What the exercise asks:
Reproduce the entries that follow exactly. No picture should appear in the result.

Source records:
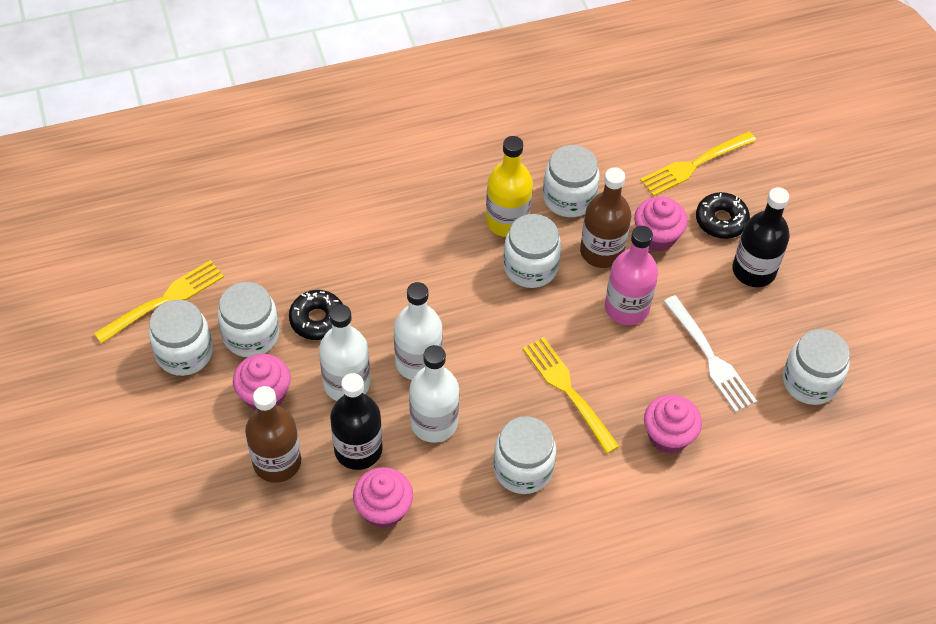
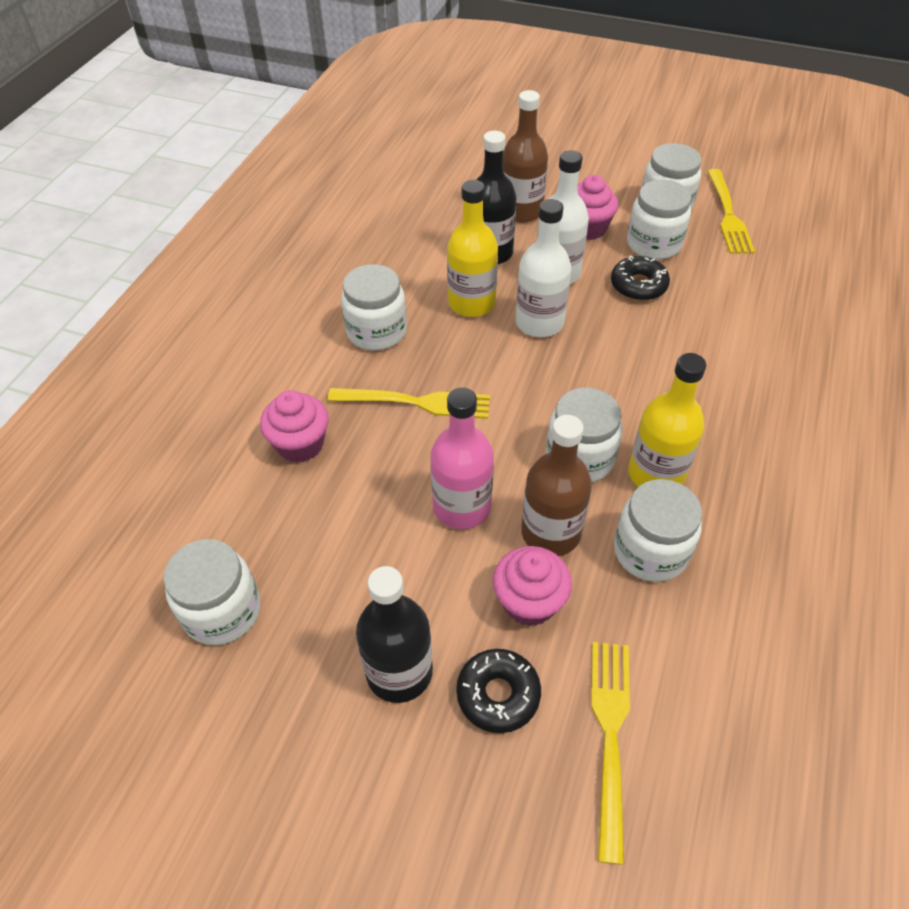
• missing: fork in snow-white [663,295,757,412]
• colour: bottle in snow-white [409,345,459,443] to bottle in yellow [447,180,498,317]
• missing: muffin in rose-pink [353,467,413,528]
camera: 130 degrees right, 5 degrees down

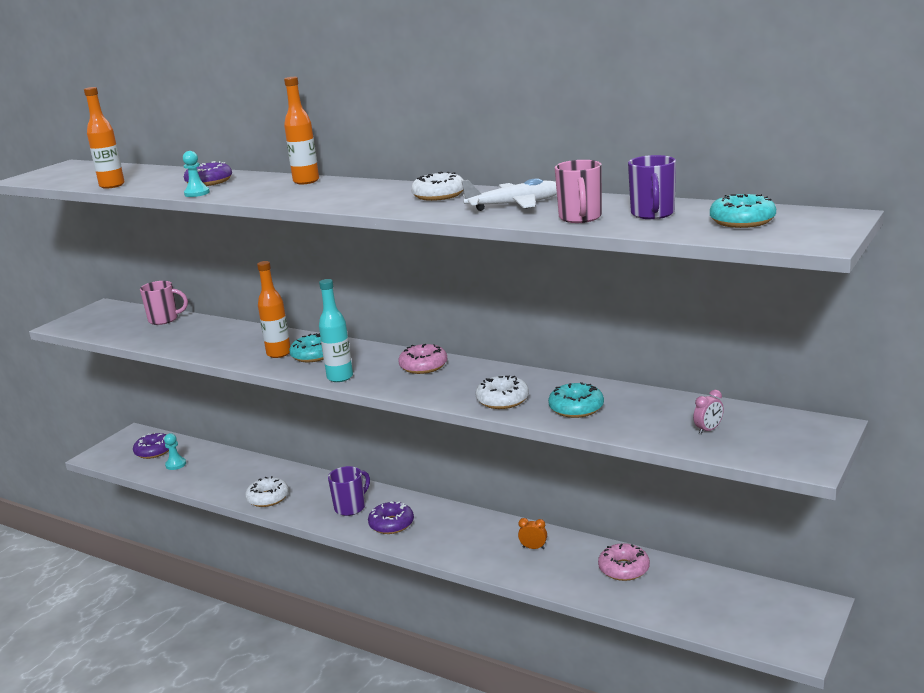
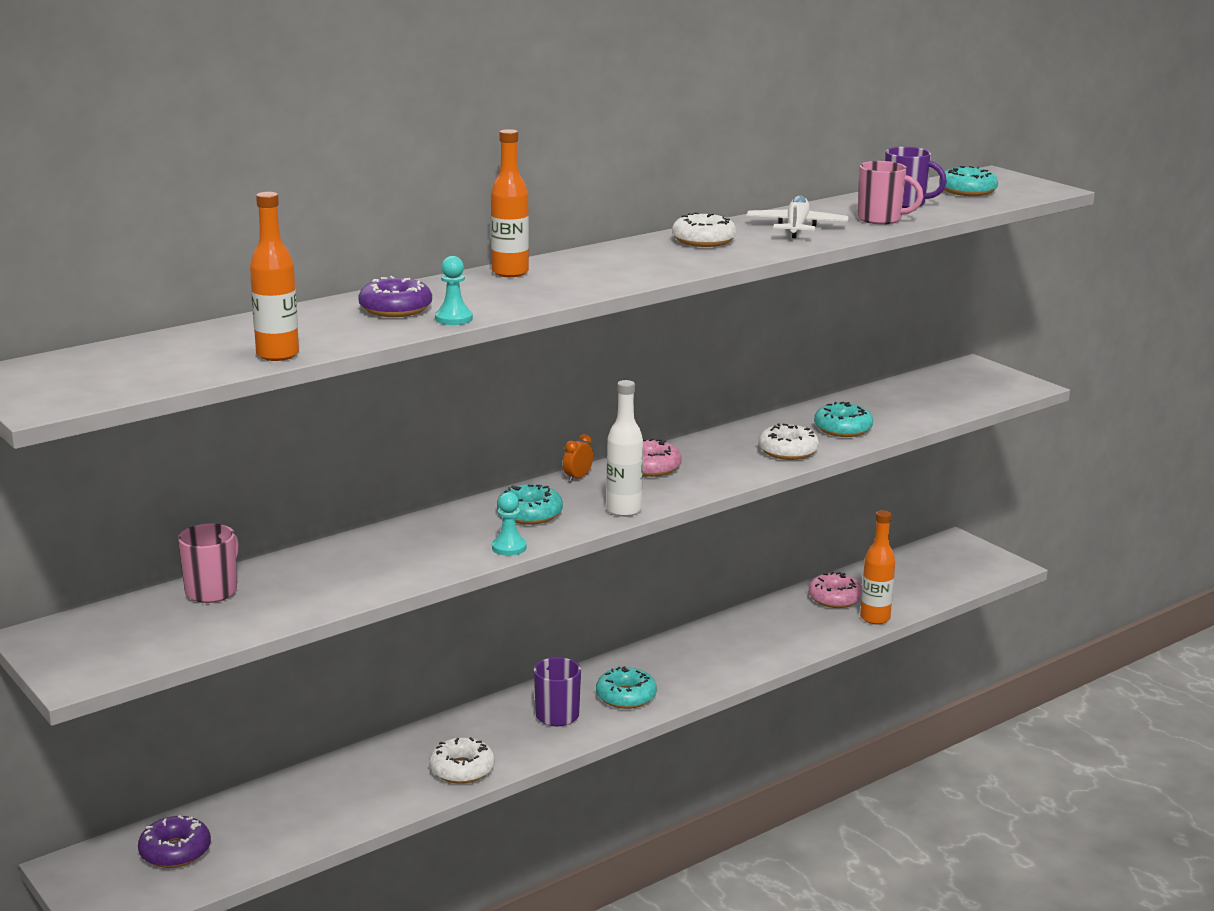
• relocated: bottle in orange [257,261,291,358] to [860,510,895,624]
• colour: bottle in teal [319,279,353,382] to bottle in snow-white [607,380,643,517]
• missing: bedside clock in rose-pink [693,390,724,434]
• relocated: game pawn in teal [164,433,186,470] to [492,492,527,556]
• colour: glazed donut in purple [368,502,414,534] to glazed donut in teal [596,666,657,709]
• relocated: bedside clock in orange [518,518,547,549] to [563,434,593,482]
camera: 70 degrees left, 0 degrees up

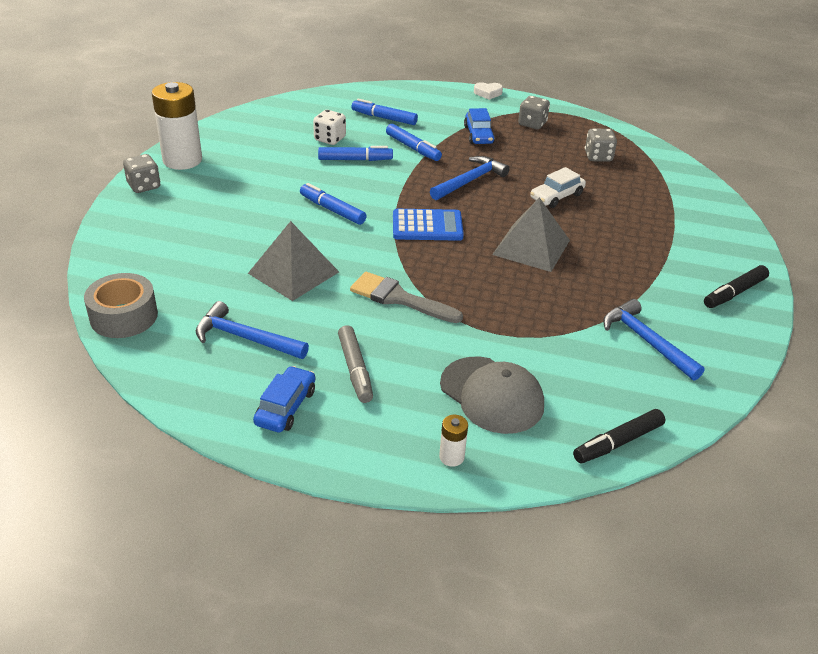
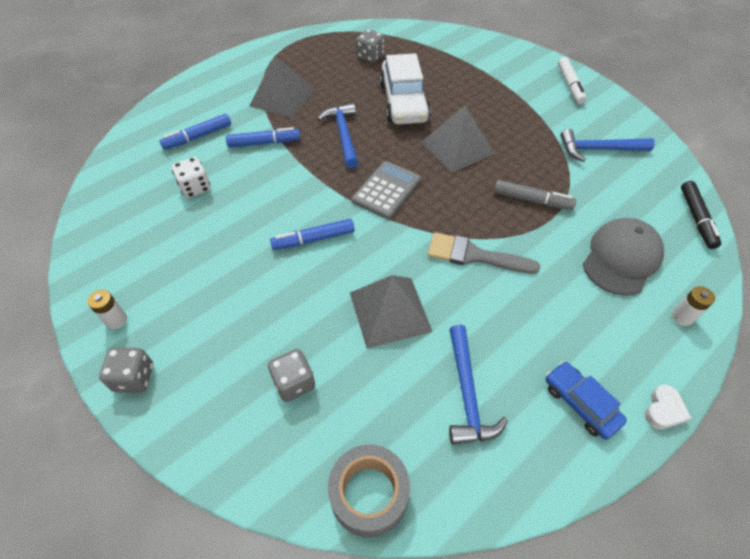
• size: battery in snow-white [152,82,202,170] = [88,290,127,329] x0.44
• relocated: heart shape in snow-white [474,82,503,100] to [645,385,692,429]
• relocated: game die in ash-grey [518,96,550,129] to [268,349,315,402]
• exchanged: automobile in blue [464,108,495,144] to pyramid shape in ash-grey [250,55,314,118]
• missing: felt pen in blue [318,146,393,161]
• size: automobile in snow-white [530,167,586,208] = [379,53,431,124] x1.75
• colour: pocket calculator in blue [393,209,464,241] to pocket calculator in ash-grey [352,161,421,219]
• colour: felt pen in ebony [704,265,769,308] to felt pen in snow-white [558,57,587,104]
• spun: brush in ash-grey [350,272,463,323] = [428,232,540,274] 45 degrees clockwise
• spun: claw hammer in blue [196,301,309,359] = [449,325,508,445] 60 degrees counterclockwise
• relocated: felt pen in ash-grey [338,325,373,403] to [494,180,576,210]
• spun: cap in ash-grey [440,357,544,434] = [583,218,664,296] 45 degrees counterclockwise
camera: 55 degrees left, 15 degrees up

Exercise output:
• missing: fork in snow-white [663,295,757,412]
• colour: bottle in snow-white [409,345,459,443] to bottle in yellow [447,180,498,317]
• missing: muffin in rose-pink [353,467,413,528]
camera: 130 degrees right, 5 degrees down

• relocated: bottle in orange [257,261,291,358] to [860,510,895,624]
• colour: bottle in teal [319,279,353,382] to bottle in snow-white [607,380,643,517]
• missing: bedside clock in rose-pink [693,390,724,434]
• relocated: game pawn in teal [164,433,186,470] to [492,492,527,556]
• colour: glazed donut in purple [368,502,414,534] to glazed donut in teal [596,666,657,709]
• relocated: bedside clock in orange [518,518,547,549] to [563,434,593,482]
camera: 70 degrees left, 0 degrees up

• size: battery in snow-white [152,82,202,170] = [88,290,127,329] x0.44
• relocated: heart shape in snow-white [474,82,503,100] to [645,385,692,429]
• relocated: game die in ash-grey [518,96,550,129] to [268,349,315,402]
• exchanged: automobile in blue [464,108,495,144] to pyramid shape in ash-grey [250,55,314,118]
• missing: felt pen in blue [318,146,393,161]
• size: automobile in snow-white [530,167,586,208] = [379,53,431,124] x1.75
• colour: pocket calculator in blue [393,209,464,241] to pocket calculator in ash-grey [352,161,421,219]
• colour: felt pen in ebony [704,265,769,308] to felt pen in snow-white [558,57,587,104]
• spun: brush in ash-grey [350,272,463,323] = [428,232,540,274] 45 degrees clockwise
• spun: claw hammer in blue [196,301,309,359] = [449,325,508,445] 60 degrees counterclockwise
• relocated: felt pen in ash-grey [338,325,373,403] to [494,180,576,210]
• spun: cap in ash-grey [440,357,544,434] = [583,218,664,296] 45 degrees counterclockwise
camera: 55 degrees left, 15 degrees up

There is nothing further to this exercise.